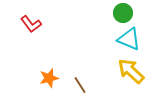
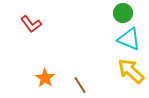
orange star: moved 4 px left; rotated 24 degrees counterclockwise
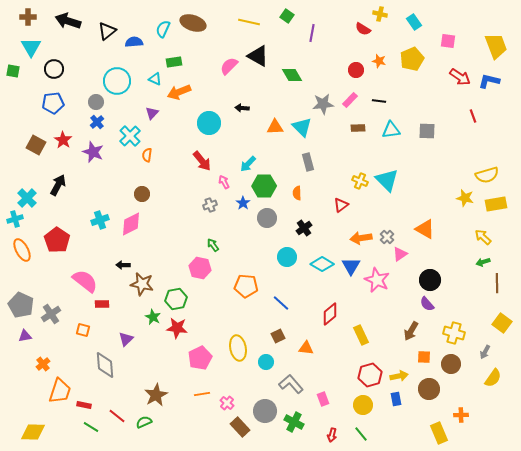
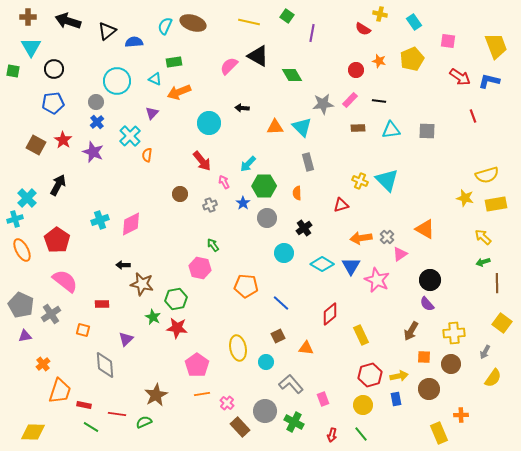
cyan semicircle at (163, 29): moved 2 px right, 3 px up
brown circle at (142, 194): moved 38 px right
red triangle at (341, 205): rotated 21 degrees clockwise
cyan circle at (287, 257): moved 3 px left, 4 px up
pink semicircle at (85, 281): moved 20 px left
yellow cross at (454, 333): rotated 20 degrees counterclockwise
pink pentagon at (200, 358): moved 3 px left, 7 px down; rotated 10 degrees counterclockwise
red line at (117, 416): moved 2 px up; rotated 30 degrees counterclockwise
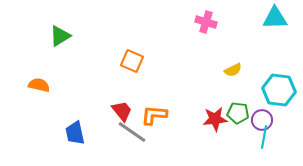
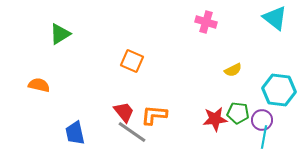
cyan triangle: rotated 40 degrees clockwise
green triangle: moved 2 px up
red trapezoid: moved 2 px right, 1 px down
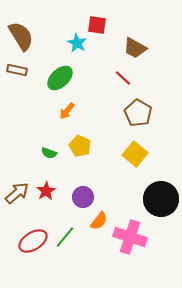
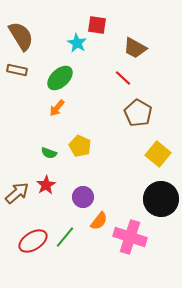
orange arrow: moved 10 px left, 3 px up
yellow square: moved 23 px right
red star: moved 6 px up
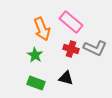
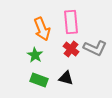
pink rectangle: rotated 45 degrees clockwise
red cross: rotated 21 degrees clockwise
green rectangle: moved 3 px right, 3 px up
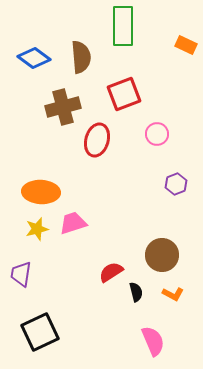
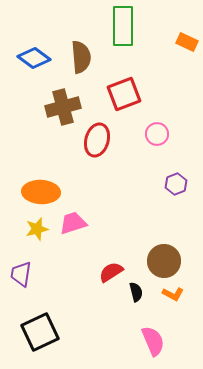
orange rectangle: moved 1 px right, 3 px up
brown circle: moved 2 px right, 6 px down
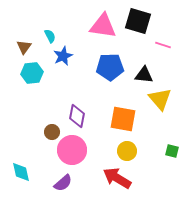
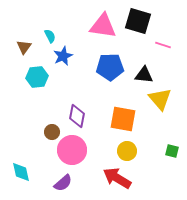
cyan hexagon: moved 5 px right, 4 px down
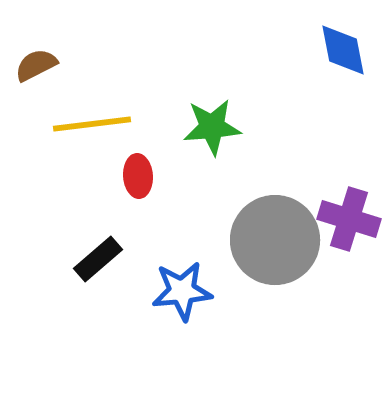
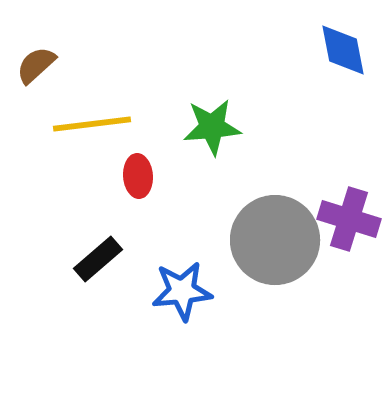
brown semicircle: rotated 15 degrees counterclockwise
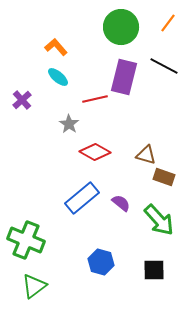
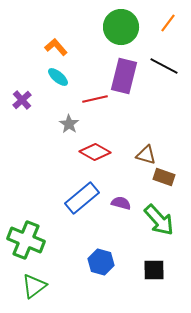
purple rectangle: moved 1 px up
purple semicircle: rotated 24 degrees counterclockwise
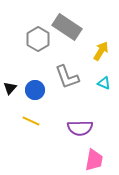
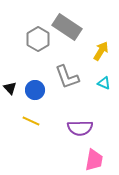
black triangle: rotated 24 degrees counterclockwise
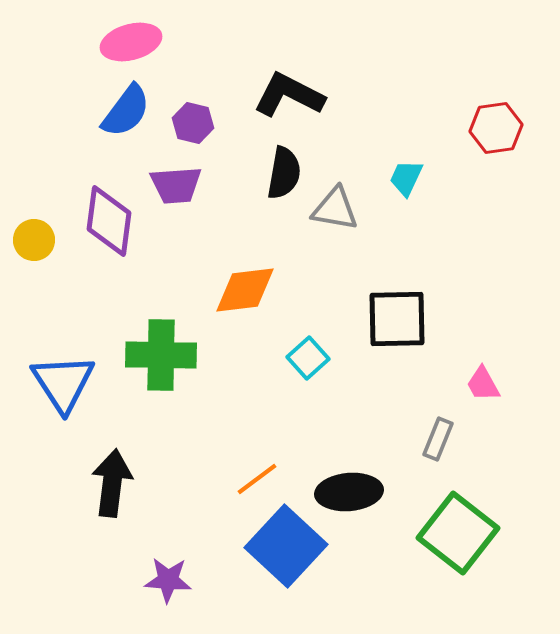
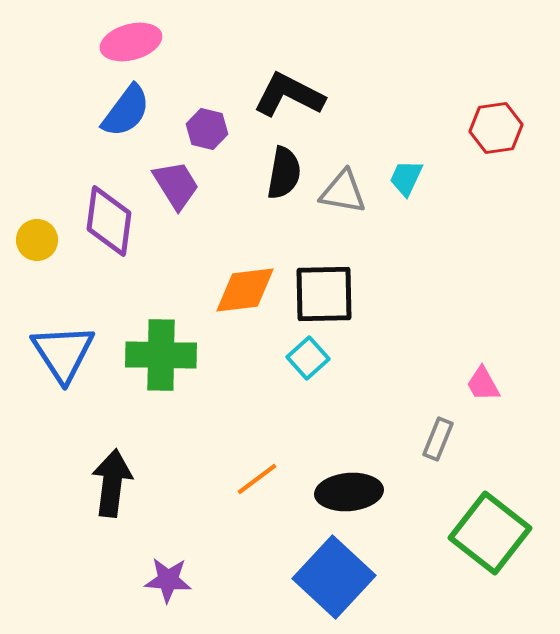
purple hexagon: moved 14 px right, 6 px down
purple trapezoid: rotated 118 degrees counterclockwise
gray triangle: moved 8 px right, 17 px up
yellow circle: moved 3 px right
black square: moved 73 px left, 25 px up
blue triangle: moved 30 px up
green square: moved 32 px right
blue square: moved 48 px right, 31 px down
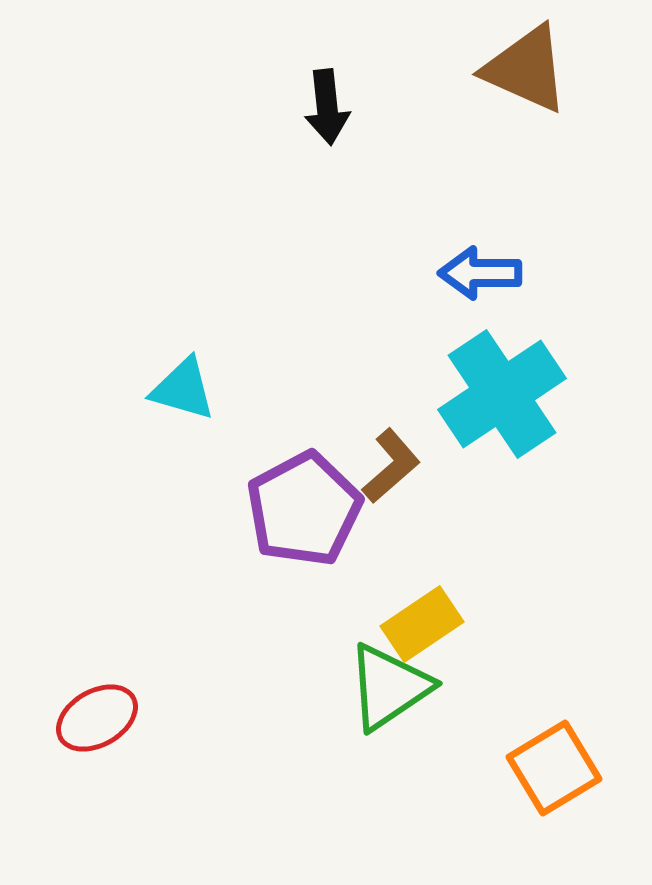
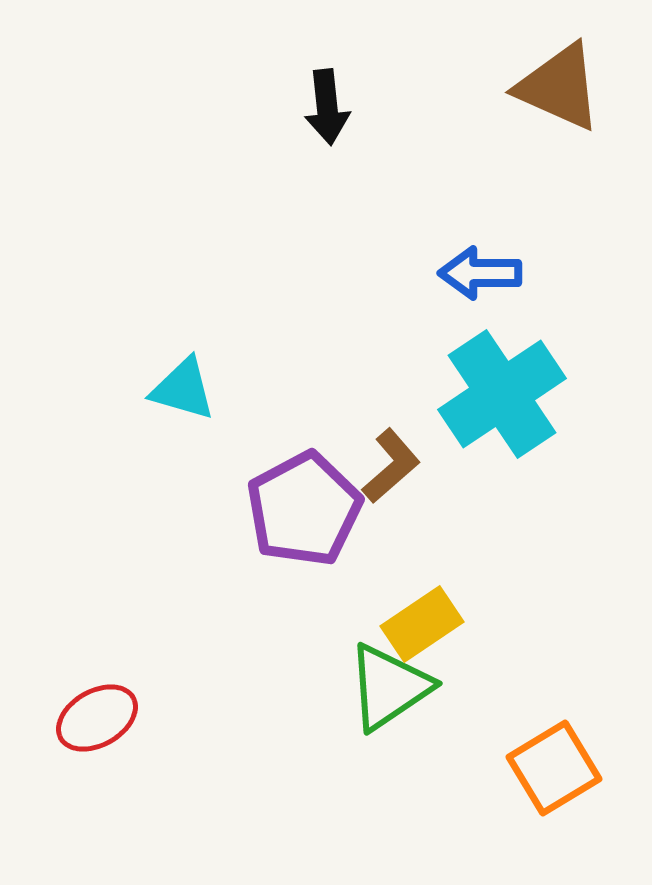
brown triangle: moved 33 px right, 18 px down
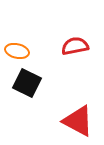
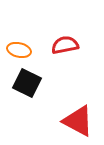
red semicircle: moved 10 px left, 1 px up
orange ellipse: moved 2 px right, 1 px up
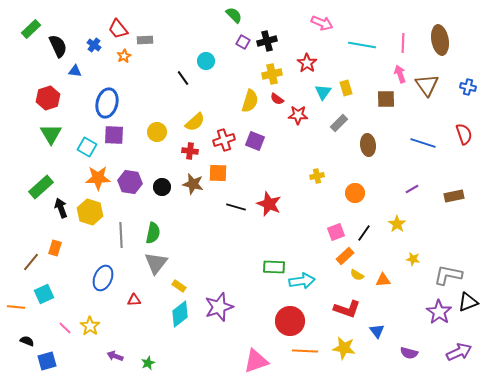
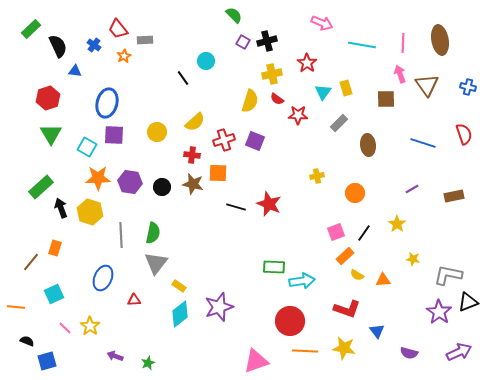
red cross at (190, 151): moved 2 px right, 4 px down
cyan square at (44, 294): moved 10 px right
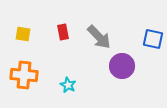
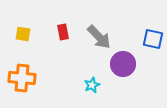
purple circle: moved 1 px right, 2 px up
orange cross: moved 2 px left, 3 px down
cyan star: moved 24 px right; rotated 21 degrees clockwise
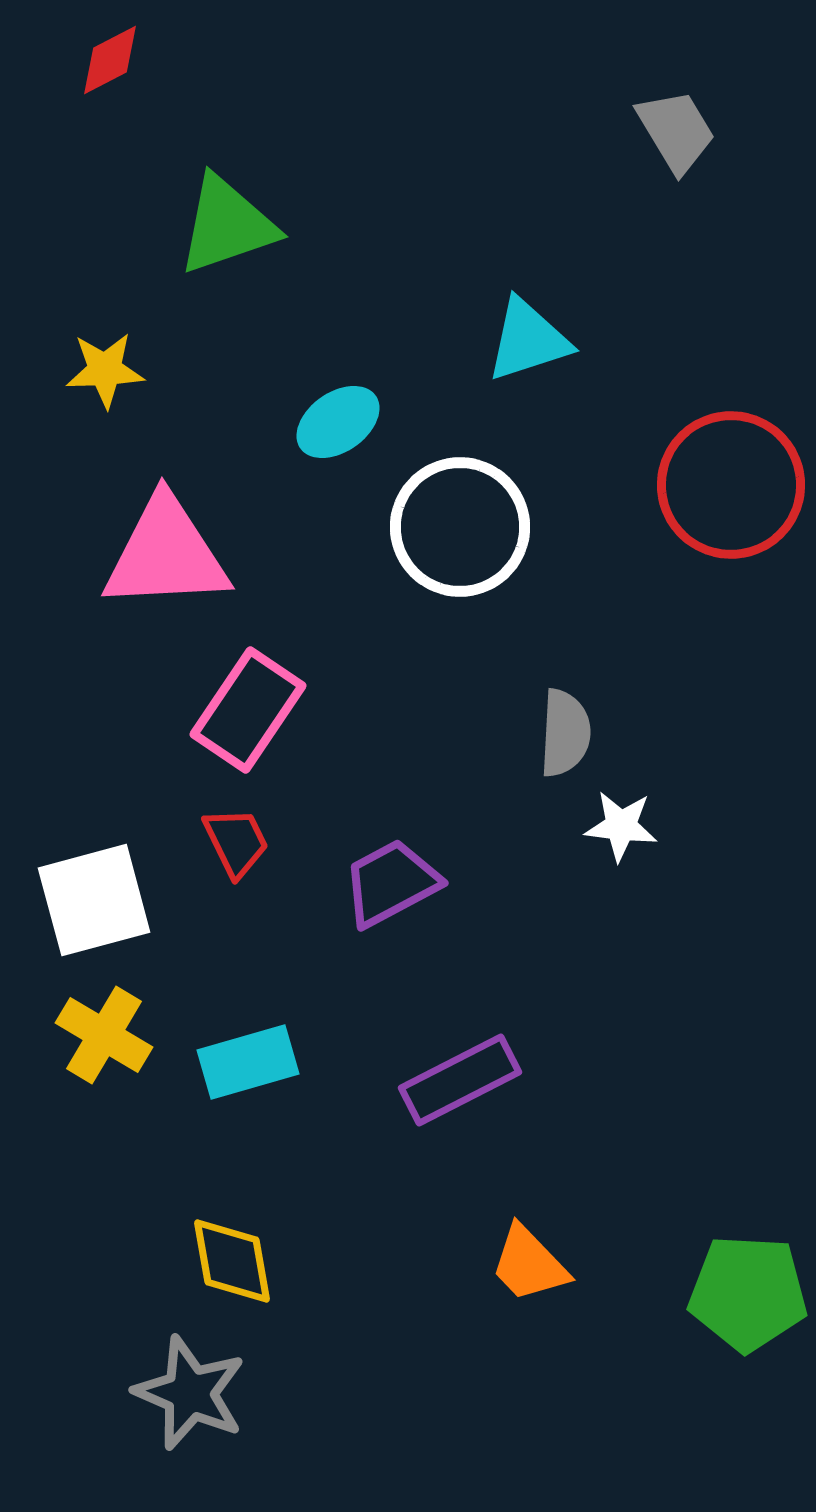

◇ ◇ ◇ ◇ ◇ ◇ ◇

What you need to do:
Begin at the line with "orange ellipse: moved 2 px right, 1 px up" and retype exactly every line through the last one of the entries above, both included, and nothing more; pictures stay out.

Written response:
orange ellipse: moved 2 px right, 1 px up
red cross at (190, 151): moved 2 px right, 4 px down
cyan square at (44, 294): moved 10 px right
purple circle: moved 1 px right, 2 px up
orange cross: moved 2 px left, 3 px down
cyan star: moved 24 px right; rotated 21 degrees clockwise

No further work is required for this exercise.